When you copy the material below, keep every line exact and leave each picture out.

Exercise data:
■ ■ ■ ■ ■

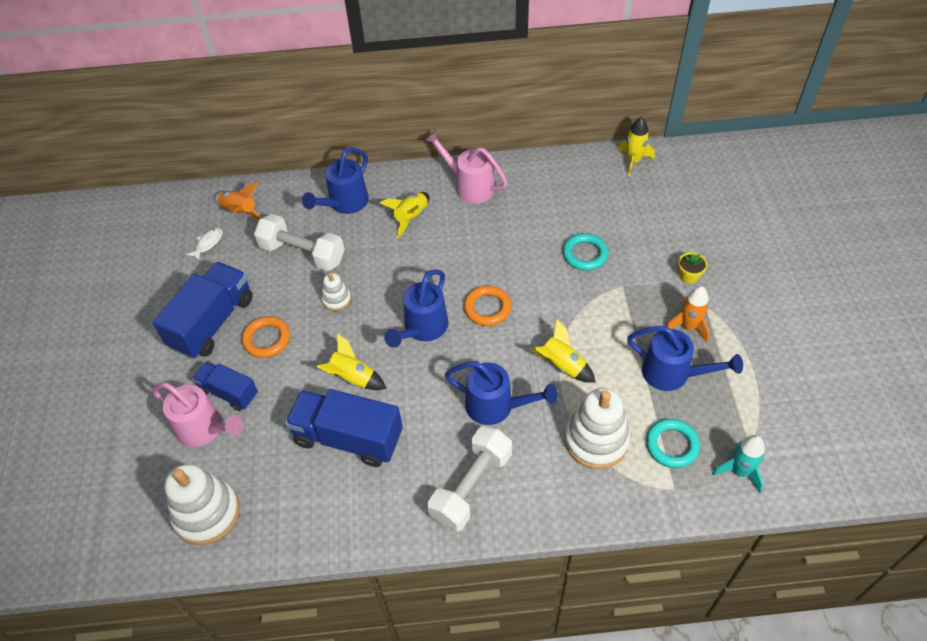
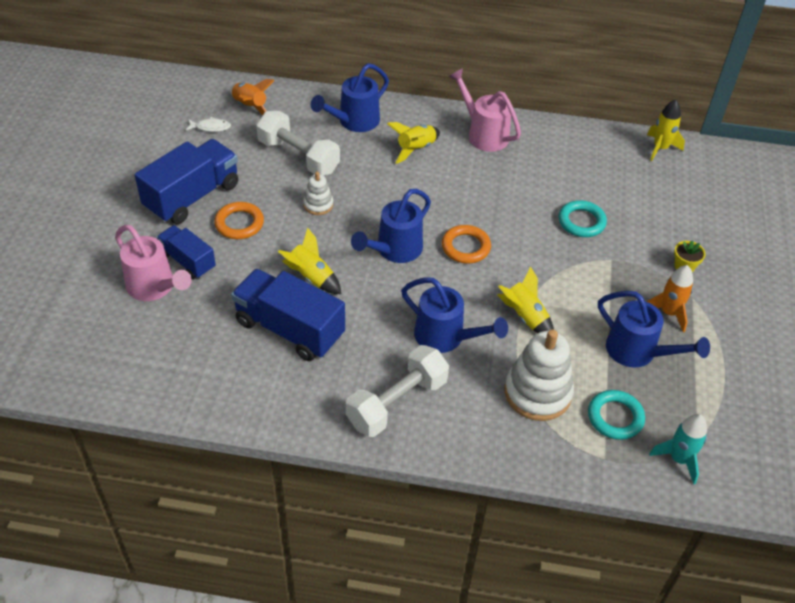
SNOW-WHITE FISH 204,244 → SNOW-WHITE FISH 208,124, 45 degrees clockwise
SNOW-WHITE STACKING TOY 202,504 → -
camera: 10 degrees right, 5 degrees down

■ ■ ■ ■ ■

Task response:
SNOW-WHITE FISH 204,244 → SNOW-WHITE FISH 208,124, 45 degrees clockwise
SNOW-WHITE STACKING TOY 202,504 → -
camera: 10 degrees right, 5 degrees down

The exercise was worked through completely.